- **Required work**: Nothing should appear in the answer except the lines below from the line containing "purple dice: 4 -> 3" through the line containing "pink pot: 11 -> 13", copied exactly, with pictures left out.
*** Opening of Extracted material ***
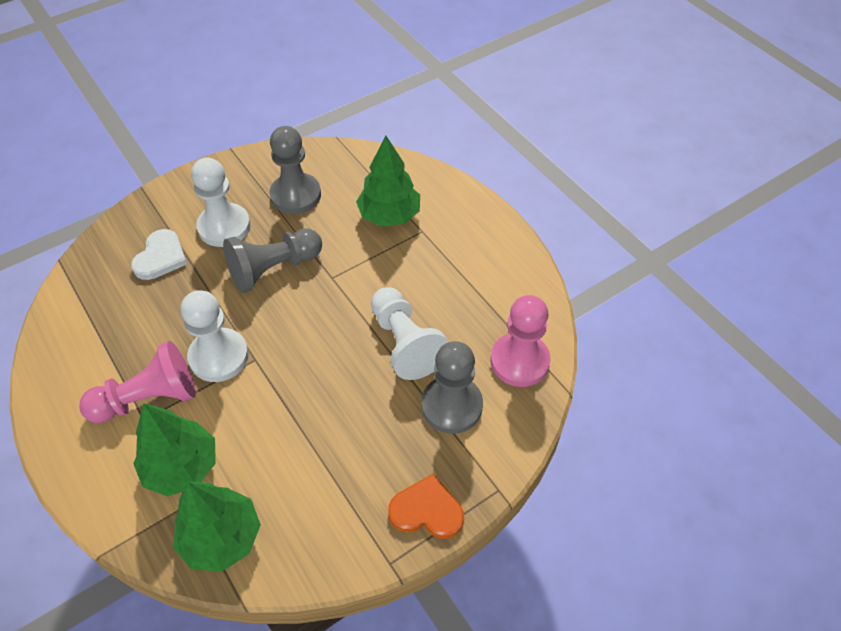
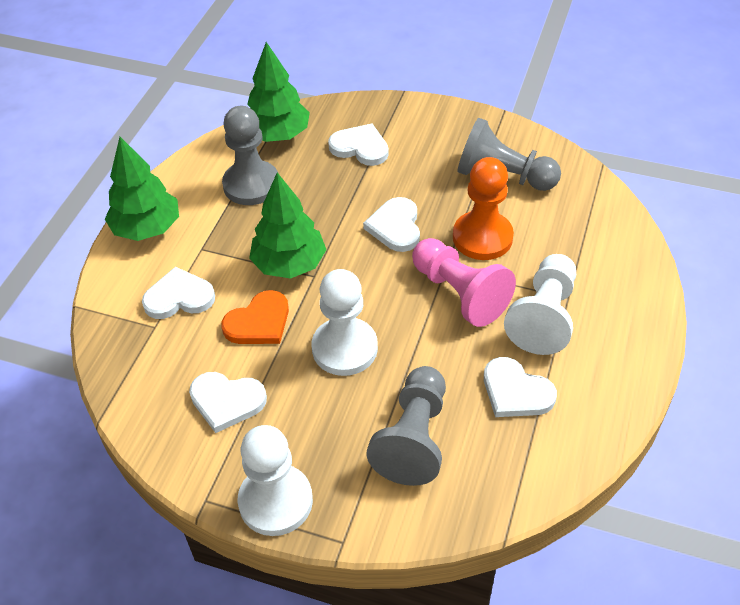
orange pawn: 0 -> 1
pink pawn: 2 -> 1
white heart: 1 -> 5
*** Close of Extracted material ***
*** Opening of Extracted material ***
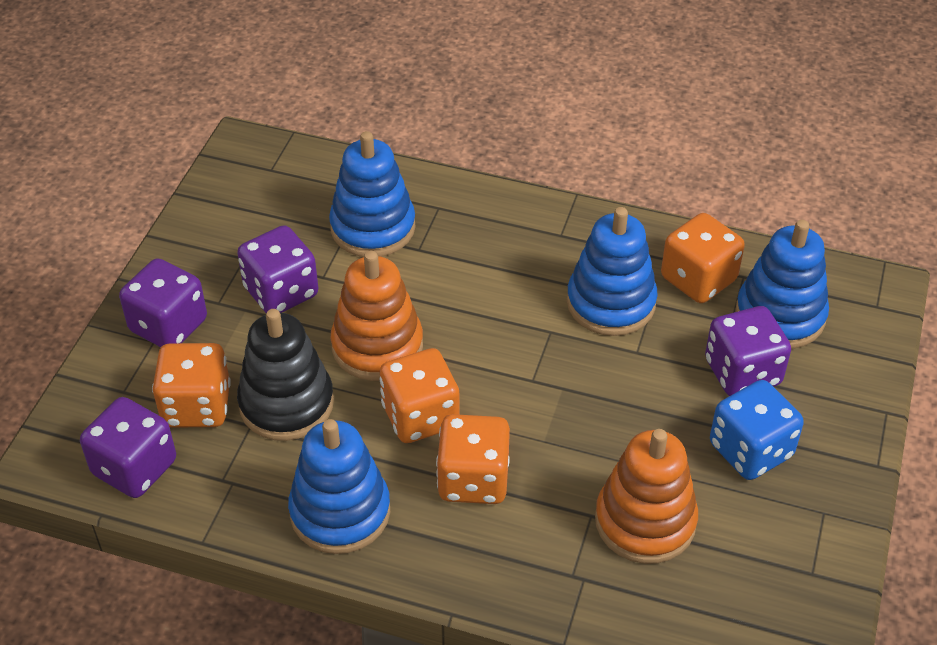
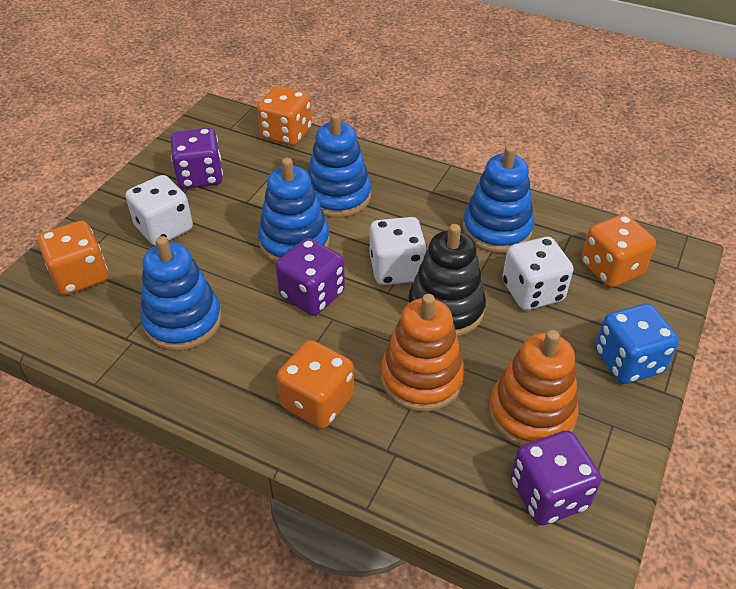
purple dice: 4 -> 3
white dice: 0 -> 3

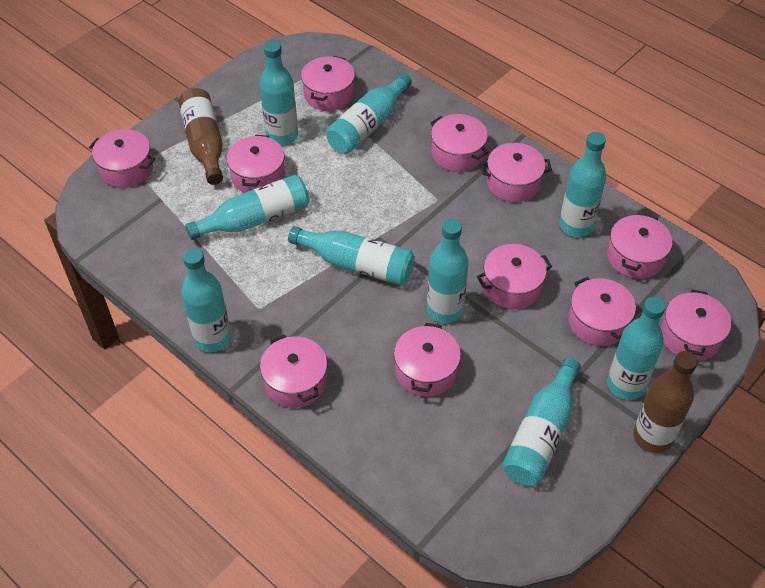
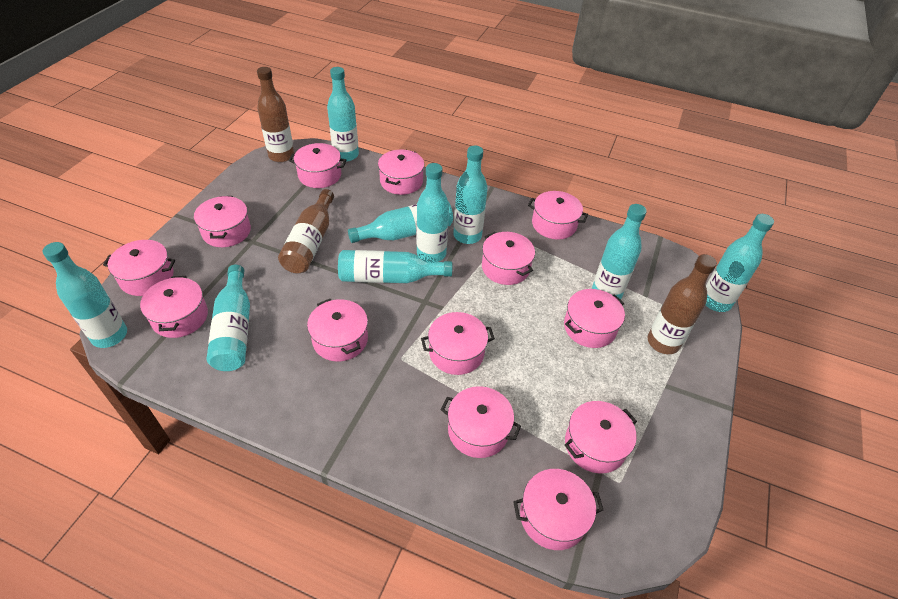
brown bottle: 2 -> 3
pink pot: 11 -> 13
*** Close of Extracted material ***
- **Result for this task**:
purple dice: 4 -> 3
white dice: 0 -> 3

brown bottle: 2 -> 3
pink pot: 11 -> 13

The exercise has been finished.